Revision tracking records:
= Beginning of Section =
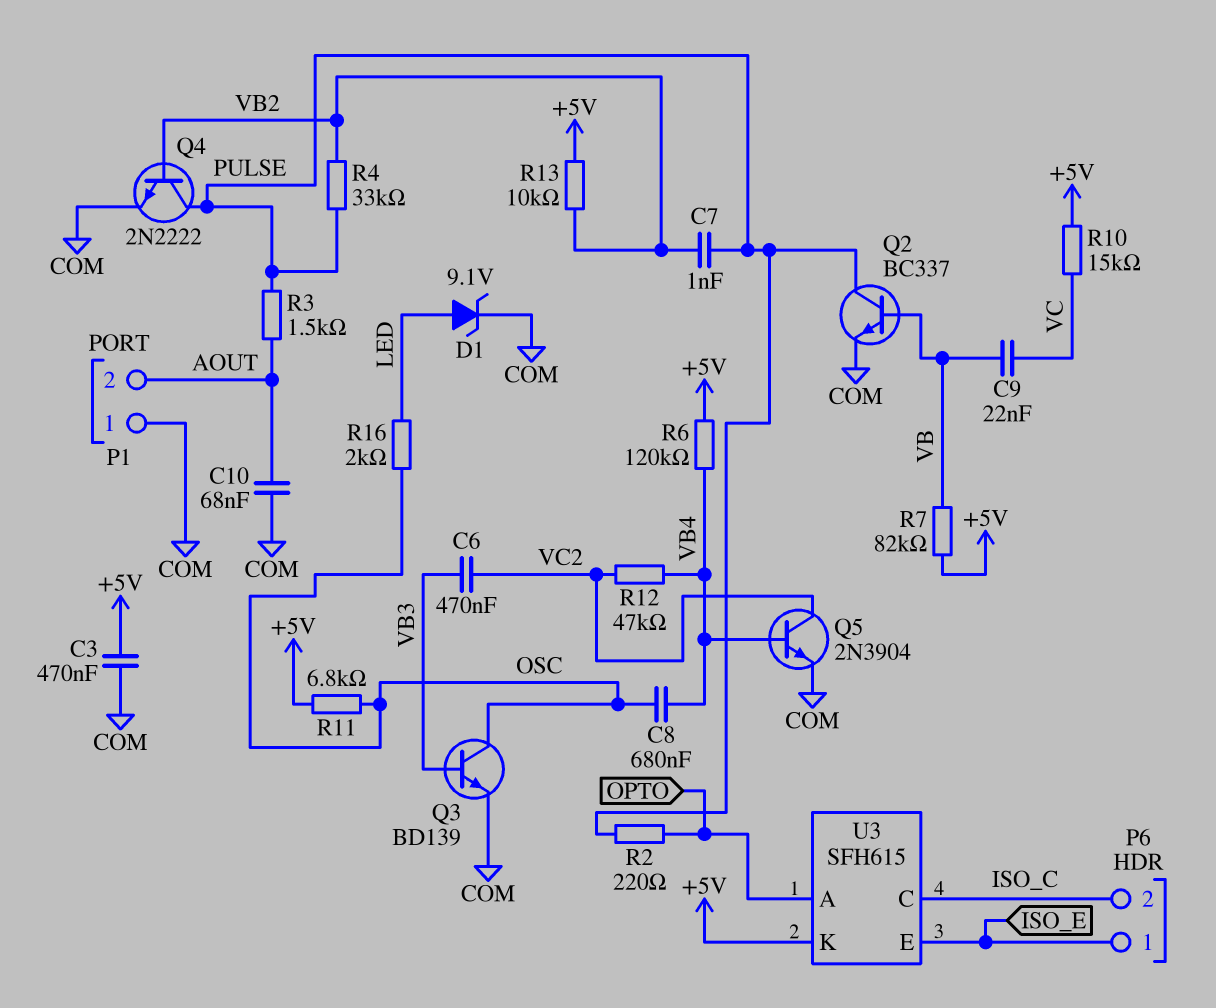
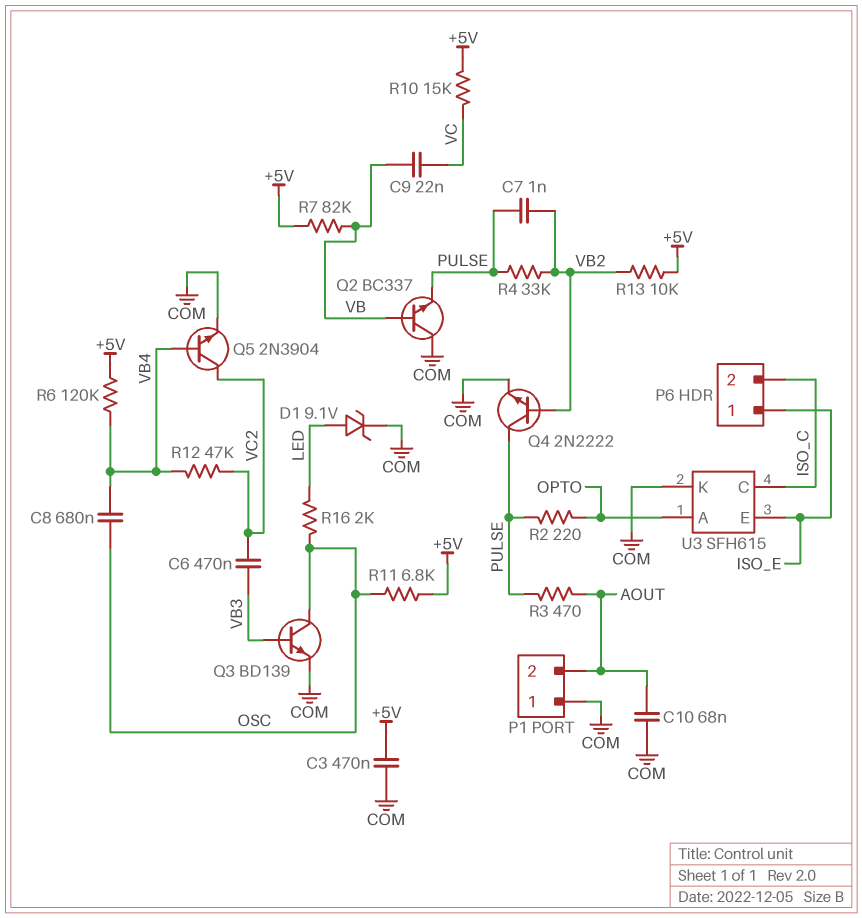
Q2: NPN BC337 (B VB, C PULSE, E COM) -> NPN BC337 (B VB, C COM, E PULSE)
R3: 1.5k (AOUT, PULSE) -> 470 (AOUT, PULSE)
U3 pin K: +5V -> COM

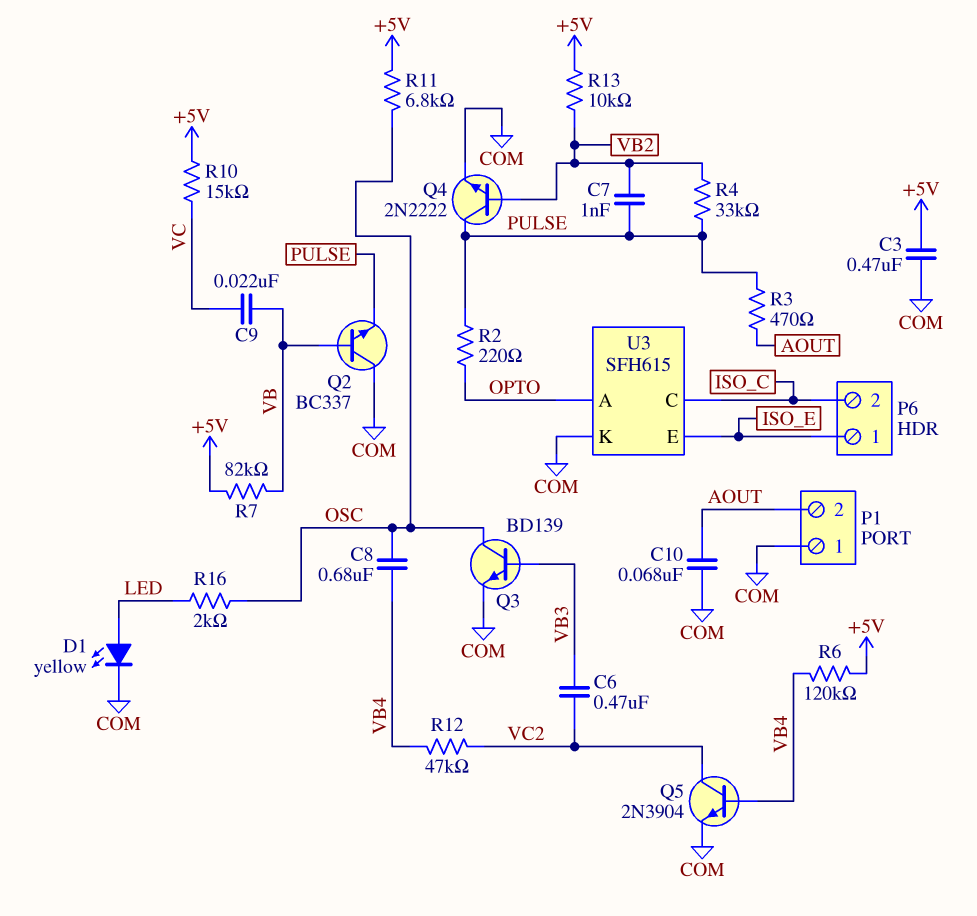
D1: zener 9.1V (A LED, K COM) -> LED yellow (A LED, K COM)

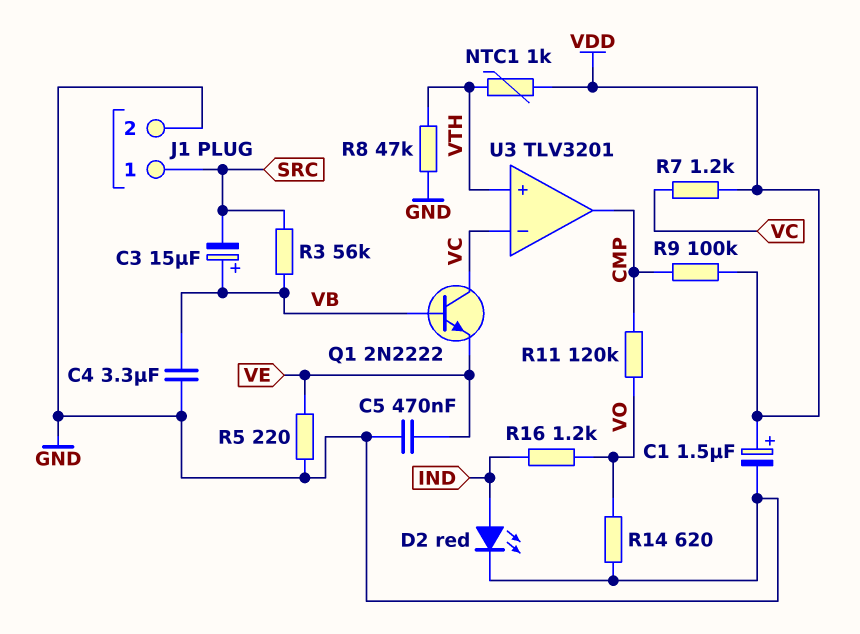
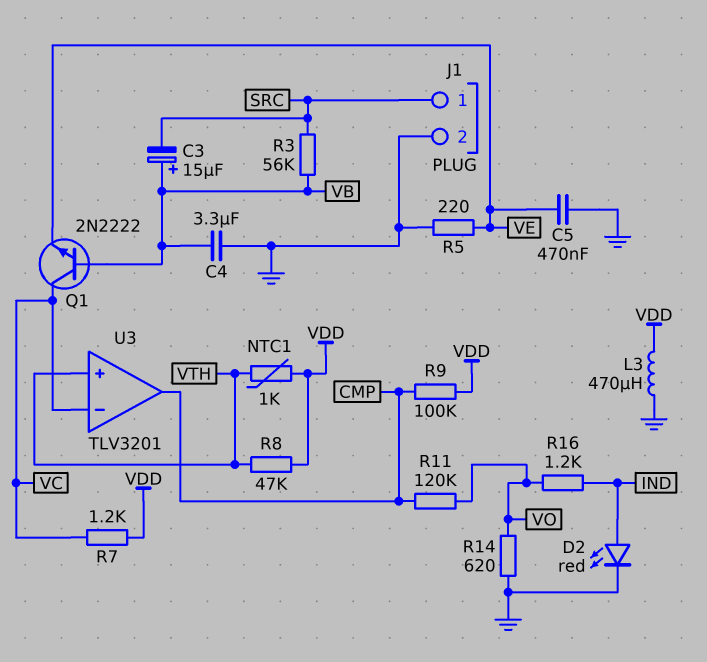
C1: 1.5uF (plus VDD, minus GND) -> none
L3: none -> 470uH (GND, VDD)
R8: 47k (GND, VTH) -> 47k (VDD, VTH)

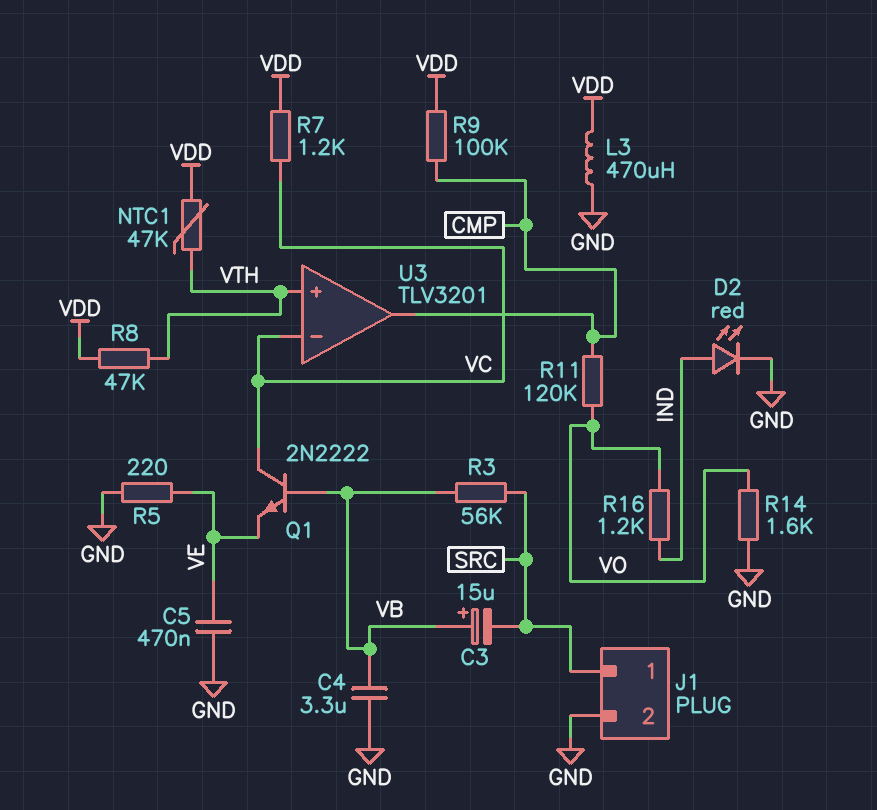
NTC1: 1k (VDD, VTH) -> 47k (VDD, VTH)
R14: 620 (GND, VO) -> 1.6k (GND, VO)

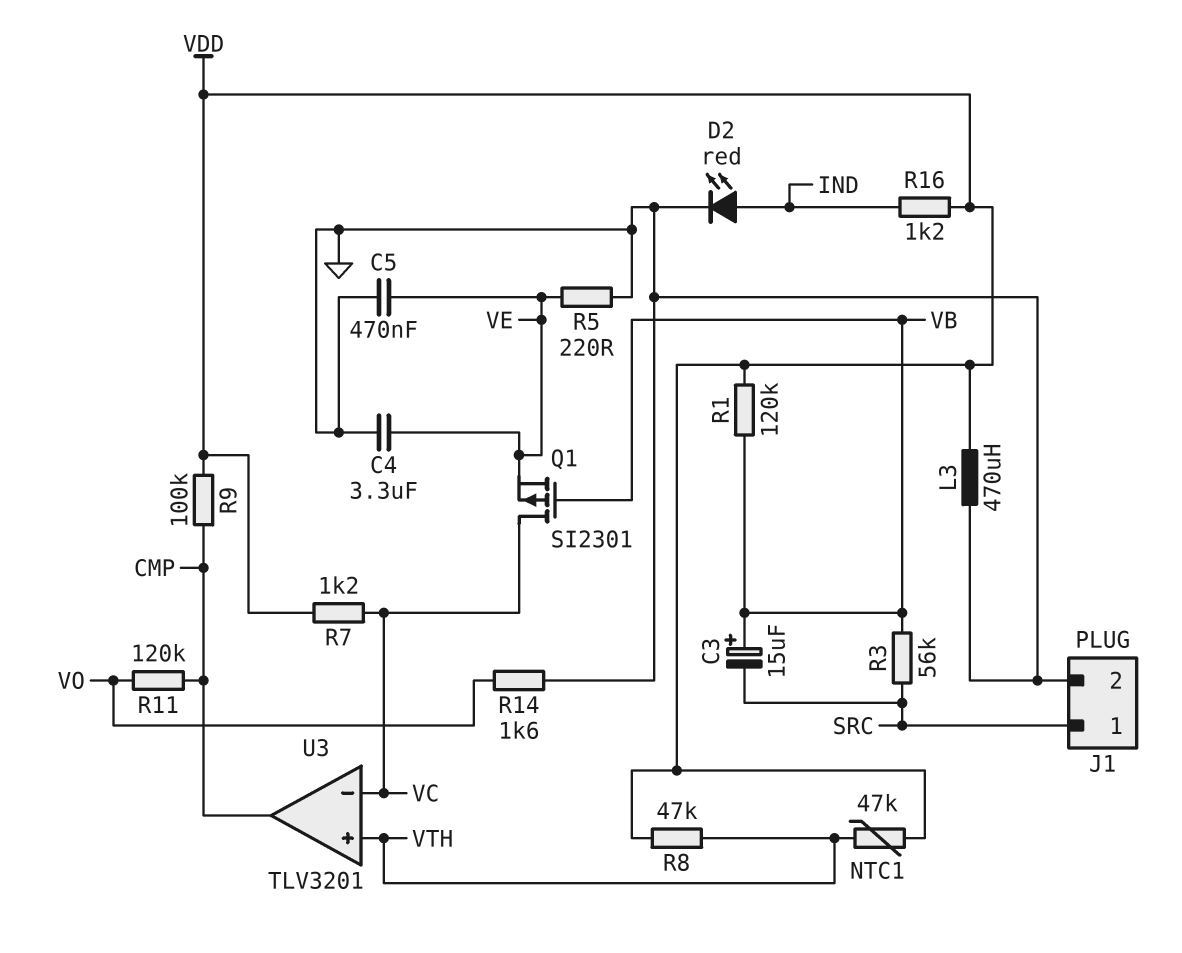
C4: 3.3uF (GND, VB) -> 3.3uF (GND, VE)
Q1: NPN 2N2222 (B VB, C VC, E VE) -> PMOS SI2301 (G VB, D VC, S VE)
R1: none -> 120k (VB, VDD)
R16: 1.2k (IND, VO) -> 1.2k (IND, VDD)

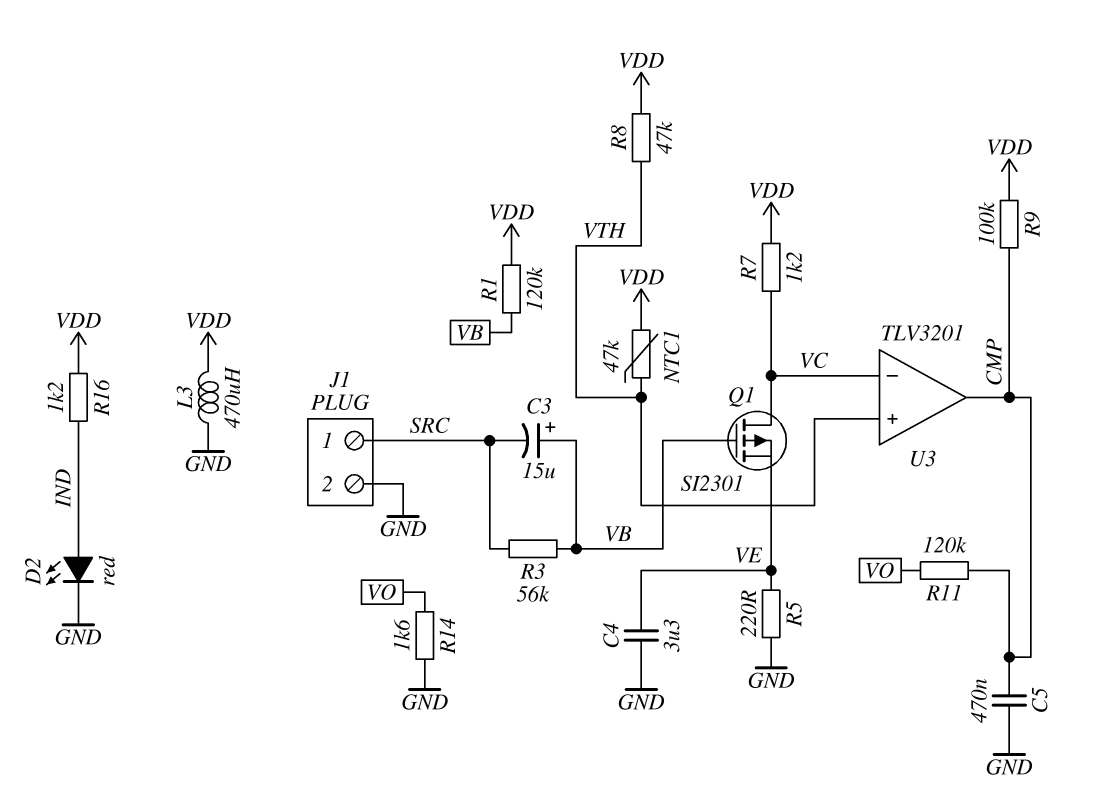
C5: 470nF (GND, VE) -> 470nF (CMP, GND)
= End of Section =
## REQUIREMENT:
Transcribe all entries above exactly. Omit the pictures.

## EXPECTED ANSWER:
Q2: NPN BC337 (B VB, C PULSE, E COM) -> NPN BC337 (B VB, C COM, E PULSE)
R3: 1.5k (AOUT, PULSE) -> 470 (AOUT, PULSE)
U3 pin K: +5V -> COM

D1: zener 9.1V (A LED, K COM) -> LED yellow (A LED, K COM)

C1: 1.5uF (plus VDD, minus GND) -> none
L3: none -> 470uH (GND, VDD)
R8: 47k (GND, VTH) -> 47k (VDD, VTH)

NTC1: 1k (VDD, VTH) -> 47k (VDD, VTH)
R14: 620 (GND, VO) -> 1.6k (GND, VO)

C4: 3.3uF (GND, VB) -> 3.3uF (GND, VE)
Q1: NPN 2N2222 (B VB, C VC, E VE) -> PMOS SI2301 (G VB, D VC, S VE)
R1: none -> 120k (VB, VDD)
R16: 1.2k (IND, VO) -> 1.2k (IND, VDD)

C5: 470nF (GND, VE) -> 470nF (CMP, GND)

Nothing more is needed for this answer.